ABOUT THIS TASK>
For the records that follow, please set down exactly the lines between the one holding "TFT pin CS: D2 -> RX" and the one holding "POT pin GND: none -> GND", inclusive, and only those.

EXTRACTED RECORDS>
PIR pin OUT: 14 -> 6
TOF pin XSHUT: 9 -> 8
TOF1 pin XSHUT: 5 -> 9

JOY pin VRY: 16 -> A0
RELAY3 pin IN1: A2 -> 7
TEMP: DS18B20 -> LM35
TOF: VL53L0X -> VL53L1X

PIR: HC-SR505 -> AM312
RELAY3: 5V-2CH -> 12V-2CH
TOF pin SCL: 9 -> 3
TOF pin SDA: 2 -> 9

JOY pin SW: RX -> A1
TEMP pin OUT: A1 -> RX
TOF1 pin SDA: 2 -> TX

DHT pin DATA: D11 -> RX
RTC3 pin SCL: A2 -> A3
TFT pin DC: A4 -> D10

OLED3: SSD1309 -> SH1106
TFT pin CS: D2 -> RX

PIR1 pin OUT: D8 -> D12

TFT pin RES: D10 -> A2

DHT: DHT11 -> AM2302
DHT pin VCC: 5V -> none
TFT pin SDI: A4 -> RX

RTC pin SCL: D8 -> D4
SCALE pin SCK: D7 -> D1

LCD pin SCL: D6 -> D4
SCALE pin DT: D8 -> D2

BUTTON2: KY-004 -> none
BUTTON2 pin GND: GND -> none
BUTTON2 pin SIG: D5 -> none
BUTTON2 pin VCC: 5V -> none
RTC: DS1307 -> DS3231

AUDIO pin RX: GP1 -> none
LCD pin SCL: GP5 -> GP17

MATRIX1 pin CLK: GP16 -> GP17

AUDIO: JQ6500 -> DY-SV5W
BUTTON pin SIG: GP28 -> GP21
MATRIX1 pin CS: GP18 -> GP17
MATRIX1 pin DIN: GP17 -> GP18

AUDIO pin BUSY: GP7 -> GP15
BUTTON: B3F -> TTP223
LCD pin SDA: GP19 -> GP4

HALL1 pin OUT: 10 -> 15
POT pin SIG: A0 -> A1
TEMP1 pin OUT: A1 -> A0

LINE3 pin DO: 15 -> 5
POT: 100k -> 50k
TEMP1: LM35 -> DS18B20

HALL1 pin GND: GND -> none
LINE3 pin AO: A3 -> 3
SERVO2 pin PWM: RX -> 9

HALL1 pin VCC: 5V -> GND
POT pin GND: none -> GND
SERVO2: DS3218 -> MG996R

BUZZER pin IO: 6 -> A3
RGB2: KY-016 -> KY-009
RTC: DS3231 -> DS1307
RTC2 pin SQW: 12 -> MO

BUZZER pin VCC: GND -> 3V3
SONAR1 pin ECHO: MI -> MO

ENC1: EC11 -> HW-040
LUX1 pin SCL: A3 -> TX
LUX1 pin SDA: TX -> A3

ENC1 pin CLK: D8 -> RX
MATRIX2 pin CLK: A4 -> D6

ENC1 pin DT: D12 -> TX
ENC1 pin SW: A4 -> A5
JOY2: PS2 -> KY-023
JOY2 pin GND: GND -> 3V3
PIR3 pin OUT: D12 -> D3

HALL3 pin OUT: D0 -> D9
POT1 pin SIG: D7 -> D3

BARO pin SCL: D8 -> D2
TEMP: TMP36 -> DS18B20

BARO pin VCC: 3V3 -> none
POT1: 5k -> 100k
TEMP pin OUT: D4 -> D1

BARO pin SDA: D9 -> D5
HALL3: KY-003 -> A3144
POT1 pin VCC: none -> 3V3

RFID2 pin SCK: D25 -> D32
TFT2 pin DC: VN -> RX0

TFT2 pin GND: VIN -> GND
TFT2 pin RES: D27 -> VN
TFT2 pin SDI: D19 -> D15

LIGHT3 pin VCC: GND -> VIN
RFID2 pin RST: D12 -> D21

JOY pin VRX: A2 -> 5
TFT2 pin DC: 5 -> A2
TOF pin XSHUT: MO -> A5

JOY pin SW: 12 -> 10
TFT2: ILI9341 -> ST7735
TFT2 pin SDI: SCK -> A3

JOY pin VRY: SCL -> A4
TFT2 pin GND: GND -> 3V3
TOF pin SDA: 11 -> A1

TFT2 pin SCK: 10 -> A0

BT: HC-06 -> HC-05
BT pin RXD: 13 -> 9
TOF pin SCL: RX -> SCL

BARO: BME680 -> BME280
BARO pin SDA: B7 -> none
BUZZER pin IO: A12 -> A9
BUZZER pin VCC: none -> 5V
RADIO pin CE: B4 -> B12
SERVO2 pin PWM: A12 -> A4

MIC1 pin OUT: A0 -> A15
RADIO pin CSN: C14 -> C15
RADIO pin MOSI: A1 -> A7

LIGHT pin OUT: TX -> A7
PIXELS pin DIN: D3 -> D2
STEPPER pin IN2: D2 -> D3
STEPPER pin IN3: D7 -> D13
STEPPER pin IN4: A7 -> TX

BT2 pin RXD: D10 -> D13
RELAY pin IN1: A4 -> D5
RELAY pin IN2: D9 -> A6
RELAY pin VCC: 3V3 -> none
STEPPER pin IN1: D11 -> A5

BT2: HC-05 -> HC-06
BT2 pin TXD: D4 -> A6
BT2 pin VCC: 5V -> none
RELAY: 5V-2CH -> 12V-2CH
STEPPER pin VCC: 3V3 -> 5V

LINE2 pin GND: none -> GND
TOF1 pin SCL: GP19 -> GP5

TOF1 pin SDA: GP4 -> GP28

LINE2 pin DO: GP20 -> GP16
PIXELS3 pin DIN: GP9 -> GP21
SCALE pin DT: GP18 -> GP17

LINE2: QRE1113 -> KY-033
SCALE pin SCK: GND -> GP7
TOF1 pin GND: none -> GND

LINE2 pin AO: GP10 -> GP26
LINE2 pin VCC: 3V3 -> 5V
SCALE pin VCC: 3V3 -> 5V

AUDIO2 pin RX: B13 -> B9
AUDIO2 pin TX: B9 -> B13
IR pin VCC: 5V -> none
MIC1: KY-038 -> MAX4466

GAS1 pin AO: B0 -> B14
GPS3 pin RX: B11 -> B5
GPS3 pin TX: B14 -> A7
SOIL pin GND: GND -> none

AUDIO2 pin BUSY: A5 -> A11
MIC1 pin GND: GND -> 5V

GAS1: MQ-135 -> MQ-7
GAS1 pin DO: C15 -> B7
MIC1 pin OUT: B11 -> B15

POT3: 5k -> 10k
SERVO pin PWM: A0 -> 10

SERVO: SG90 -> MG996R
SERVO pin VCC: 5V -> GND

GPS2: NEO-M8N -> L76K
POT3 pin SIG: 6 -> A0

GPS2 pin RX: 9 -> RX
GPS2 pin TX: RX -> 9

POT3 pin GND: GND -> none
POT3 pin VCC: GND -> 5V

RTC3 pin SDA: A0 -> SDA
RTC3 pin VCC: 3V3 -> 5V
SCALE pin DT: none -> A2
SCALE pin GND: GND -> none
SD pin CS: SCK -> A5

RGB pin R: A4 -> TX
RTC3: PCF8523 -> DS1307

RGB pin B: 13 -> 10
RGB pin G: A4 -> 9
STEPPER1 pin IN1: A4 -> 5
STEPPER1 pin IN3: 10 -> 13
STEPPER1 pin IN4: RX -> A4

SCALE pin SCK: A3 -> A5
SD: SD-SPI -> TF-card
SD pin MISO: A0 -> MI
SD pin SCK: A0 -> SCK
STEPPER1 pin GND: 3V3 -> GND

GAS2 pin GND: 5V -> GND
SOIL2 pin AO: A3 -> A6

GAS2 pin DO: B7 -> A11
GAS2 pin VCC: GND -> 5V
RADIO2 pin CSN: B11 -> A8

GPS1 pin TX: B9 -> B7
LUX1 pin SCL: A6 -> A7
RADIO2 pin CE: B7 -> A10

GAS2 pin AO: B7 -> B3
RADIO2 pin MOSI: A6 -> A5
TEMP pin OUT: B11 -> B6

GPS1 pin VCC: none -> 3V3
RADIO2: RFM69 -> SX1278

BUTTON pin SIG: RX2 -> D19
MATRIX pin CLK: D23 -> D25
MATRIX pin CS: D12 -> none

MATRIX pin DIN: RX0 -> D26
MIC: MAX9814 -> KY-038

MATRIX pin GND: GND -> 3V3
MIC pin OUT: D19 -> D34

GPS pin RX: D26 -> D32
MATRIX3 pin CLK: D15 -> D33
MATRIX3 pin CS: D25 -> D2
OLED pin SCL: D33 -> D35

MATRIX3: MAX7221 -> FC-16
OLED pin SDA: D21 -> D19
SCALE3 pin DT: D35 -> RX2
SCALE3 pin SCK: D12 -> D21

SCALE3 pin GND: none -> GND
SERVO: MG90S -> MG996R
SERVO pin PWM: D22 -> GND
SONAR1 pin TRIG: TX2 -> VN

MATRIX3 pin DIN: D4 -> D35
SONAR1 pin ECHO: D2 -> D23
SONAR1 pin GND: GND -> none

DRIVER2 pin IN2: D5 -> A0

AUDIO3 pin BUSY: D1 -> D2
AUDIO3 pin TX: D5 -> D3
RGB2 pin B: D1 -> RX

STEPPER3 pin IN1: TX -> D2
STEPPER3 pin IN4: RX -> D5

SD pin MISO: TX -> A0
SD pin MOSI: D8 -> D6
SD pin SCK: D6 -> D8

ANSWER SECTION>
TFT pin CS: D2 -> RX

PIR1 pin OUT: D8 -> D12

TFT pin RES: D10 -> A2

DHT: DHT11 -> AM2302
DHT pin VCC: 5V -> none
TFT pin SDI: A4 -> RX

RTC pin SCL: D8 -> D4
SCALE pin SCK: D7 -> D1

LCD pin SCL: D6 -> D4
SCALE pin DT: D8 -> D2

BUTTON2: KY-004 -> none
BUTTON2 pin GND: GND -> none
BUTTON2 pin SIG: D5 -> none
BUTTON2 pin VCC: 5V -> none
RTC: DS1307 -> DS3231

AUDIO pin RX: GP1 -> none
LCD pin SCL: GP5 -> GP17

MATRIX1 pin CLK: GP16 -> GP17

AUDIO: JQ6500 -> DY-SV5W
BUTTON pin SIG: GP28 -> GP21
MATRIX1 pin CS: GP18 -> GP17
MATRIX1 pin DIN: GP17 -> GP18

AUDIO pin BUSY: GP7 -> GP15
BUTTON: B3F -> TTP223
LCD pin SDA: GP19 -> GP4

HALL1 pin OUT: 10 -> 15
POT pin SIG: A0 -> A1
TEMP1 pin OUT: A1 -> A0

LINE3 pin DO: 15 -> 5
POT: 100k -> 50k
TEMP1: LM35 -> DS18B20

HALL1 pin GND: GND -> none
LINE3 pin AO: A3 -> 3
SERVO2 pin PWM: RX -> 9

HALL1 pin VCC: 5V -> GND
POT pin GND: none -> GND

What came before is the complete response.